WORK ORDER. The material below includes pictures; leave them out and return only the lines between the line containing "none -> tan brick G13:H13 level 1" and the line containing "none -> orange brick N5 level 1", inclusive, word for word.
== == ==
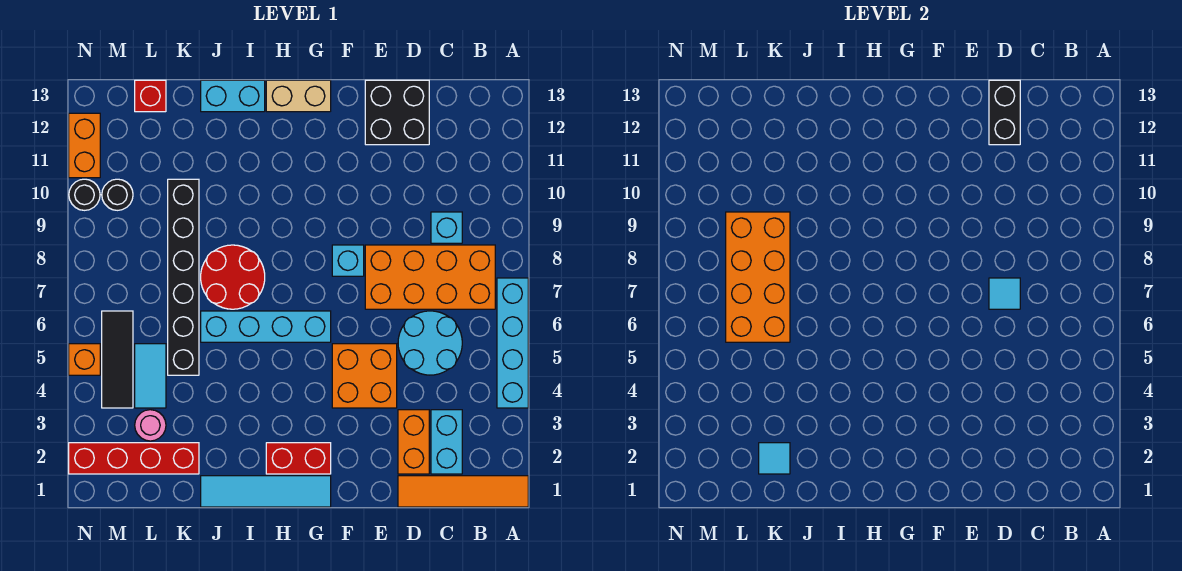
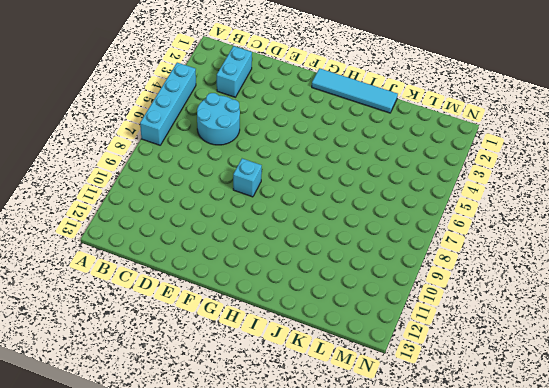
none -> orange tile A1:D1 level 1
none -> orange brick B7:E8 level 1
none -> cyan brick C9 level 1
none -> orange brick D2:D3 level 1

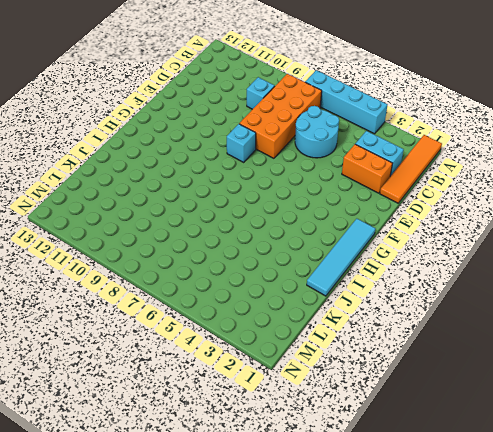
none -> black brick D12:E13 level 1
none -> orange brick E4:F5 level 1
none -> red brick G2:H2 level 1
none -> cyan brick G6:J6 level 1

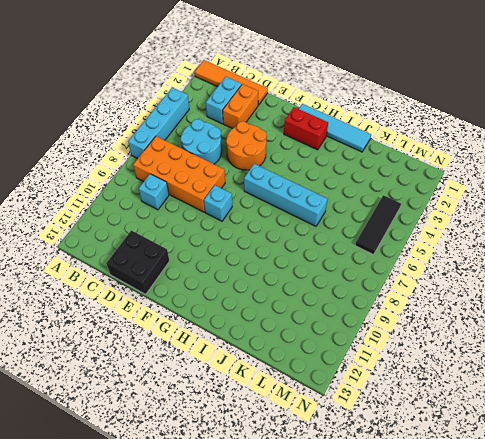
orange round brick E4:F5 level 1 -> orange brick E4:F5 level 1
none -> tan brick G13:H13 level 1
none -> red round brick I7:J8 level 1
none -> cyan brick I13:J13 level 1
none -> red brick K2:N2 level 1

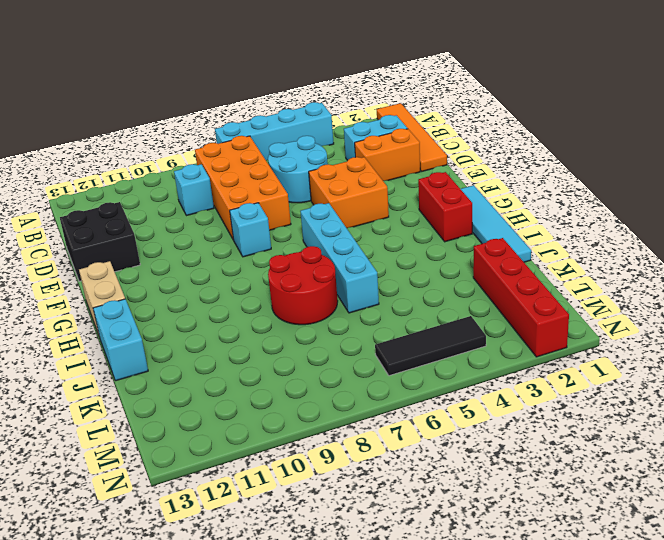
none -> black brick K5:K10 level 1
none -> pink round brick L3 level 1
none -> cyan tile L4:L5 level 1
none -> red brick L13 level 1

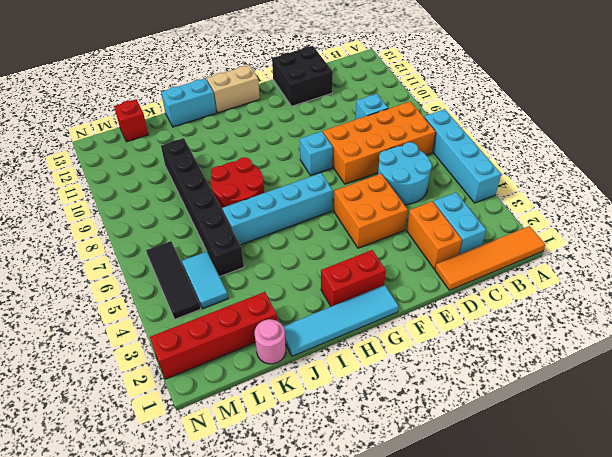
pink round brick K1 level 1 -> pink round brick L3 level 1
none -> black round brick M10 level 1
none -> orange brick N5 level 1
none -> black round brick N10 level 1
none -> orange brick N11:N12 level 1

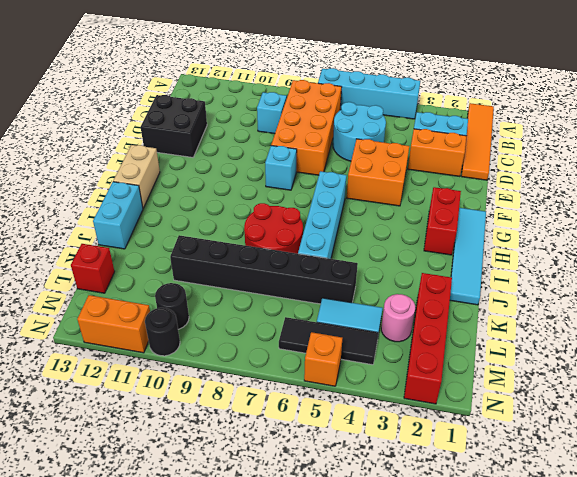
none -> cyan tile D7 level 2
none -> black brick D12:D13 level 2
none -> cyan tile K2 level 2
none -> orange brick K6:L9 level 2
== == ==
EXPECTED OUTPUT.
none -> tan brick G13:H13 level 1
none -> red round brick I7:J8 level 1
none -> cyan brick I13:J13 level 1
none -> red brick K2:N2 level 1

none -> black brick K5:K10 level 1
none -> pink round brick L3 level 1
none -> cyan tile L4:L5 level 1
none -> red brick L13 level 1

pink round brick K1 level 1 -> pink round brick L3 level 1
none -> black round brick M10 level 1
none -> orange brick N5 level 1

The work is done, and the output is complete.